:: RECORDS SUPPLIED

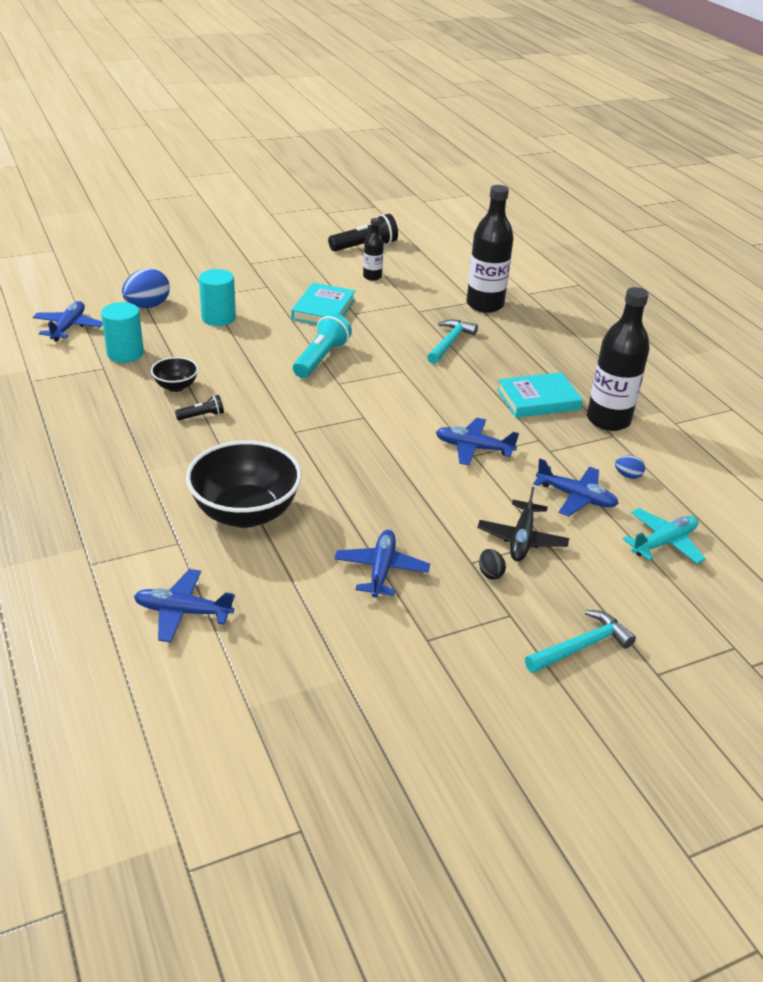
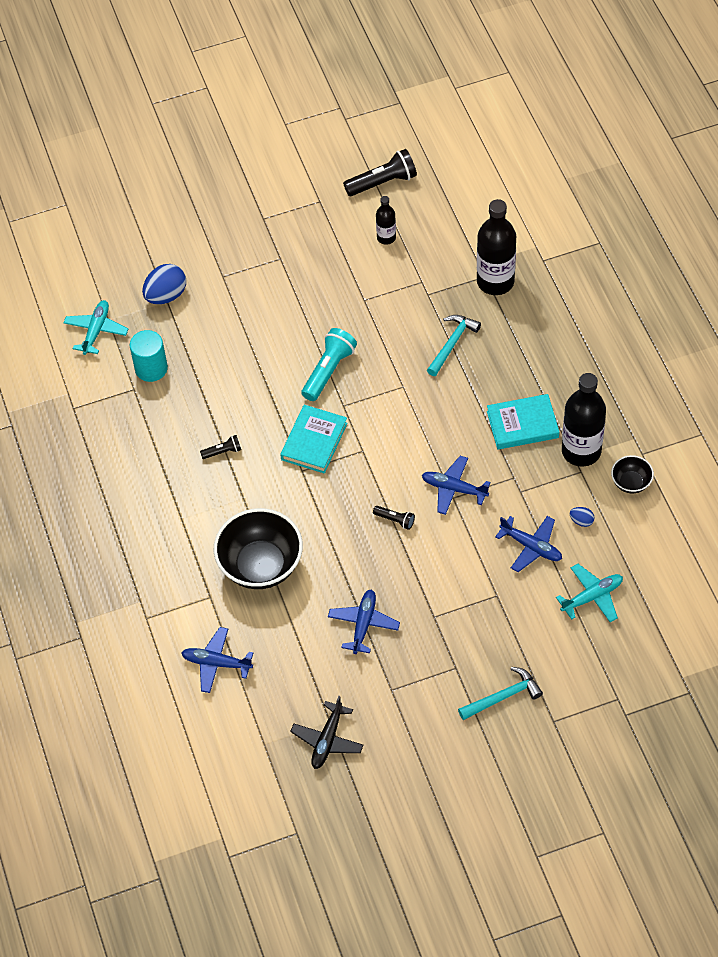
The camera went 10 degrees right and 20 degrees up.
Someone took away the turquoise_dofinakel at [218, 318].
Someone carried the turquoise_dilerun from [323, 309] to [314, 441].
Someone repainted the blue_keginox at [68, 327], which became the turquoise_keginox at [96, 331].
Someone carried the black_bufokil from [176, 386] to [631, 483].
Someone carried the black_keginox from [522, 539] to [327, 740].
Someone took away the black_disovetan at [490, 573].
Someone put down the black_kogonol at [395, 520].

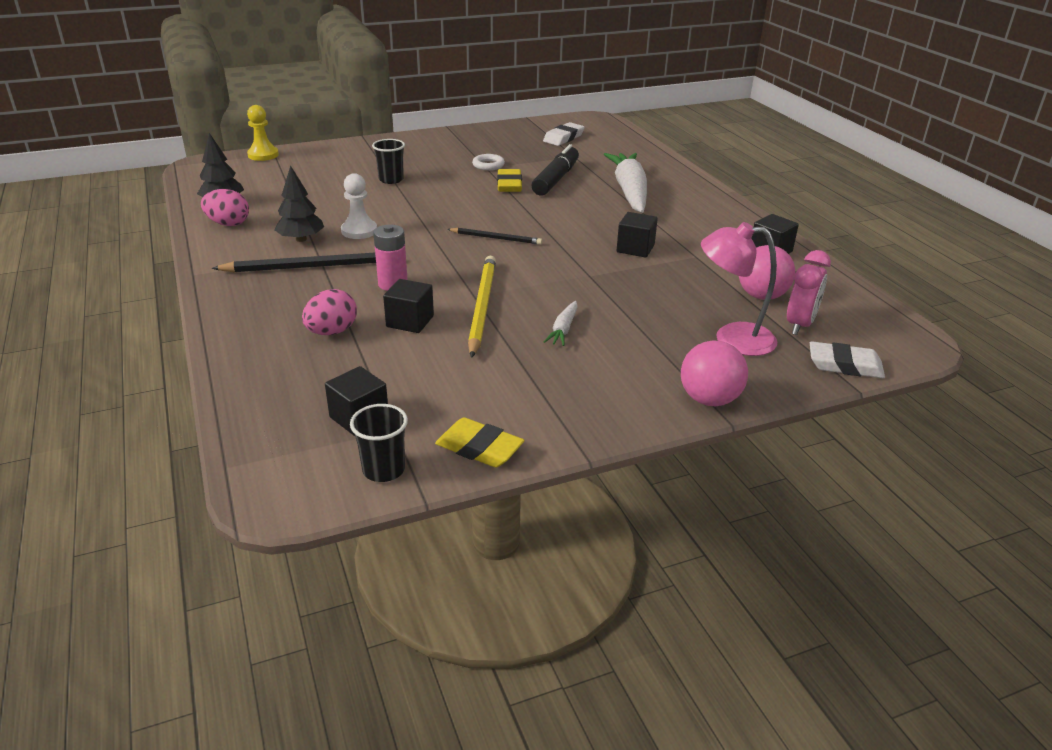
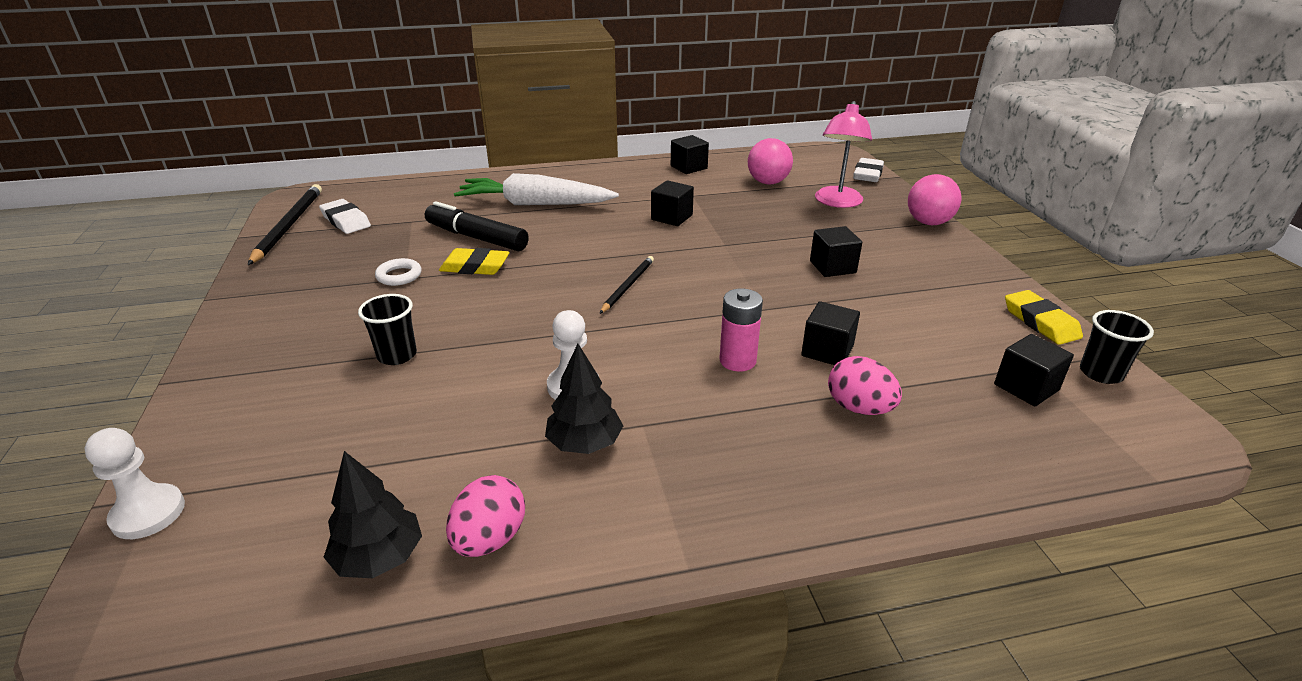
The camera went 80 degrees left and 0 degrees up.
Someone repainted the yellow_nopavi at [263, 155], which became the white_nopavi at [148, 513].
Someone took away the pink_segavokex at [800, 325].
Someone carried the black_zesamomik from [310, 267] to [289, 225].
Someone took away the yellow_zesamomik at [482, 306].
Someone swapped the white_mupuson at [563, 329] for the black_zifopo at [832, 267].
Someone rotated the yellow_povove at [479, 448] by 60 degrees counterclockwise.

::::

Output exactly, and only, the lines running from the line containing "Someone carried the turquoise_dilerun" to the last line of the entries above, omitting the pictures.

Someone carried the turquoise_dilerun from [323, 309] to [314, 441].
Someone repainted the blue_keginox at [68, 327], which became the turquoise_keginox at [96, 331].
Someone carried the black_bufokil from [176, 386] to [631, 483].
Someone carried the black_keginox from [522, 539] to [327, 740].
Someone took away the black_disovetan at [490, 573].
Someone put down the black_kogonol at [395, 520].

The camera went 80 degrees left and 0 degrees up.
Someone repainted the yellow_nopavi at [263, 155], which became the white_nopavi at [148, 513].
Someone took away the pink_segavokex at [800, 325].
Someone carried the black_zesamomik from [310, 267] to [289, 225].
Someone took away the yellow_zesamomik at [482, 306].
Someone swapped the white_mupuson at [563, 329] for the black_zifopo at [832, 267].
Someone rotated the yellow_povove at [479, 448] by 60 degrees counterclockwise.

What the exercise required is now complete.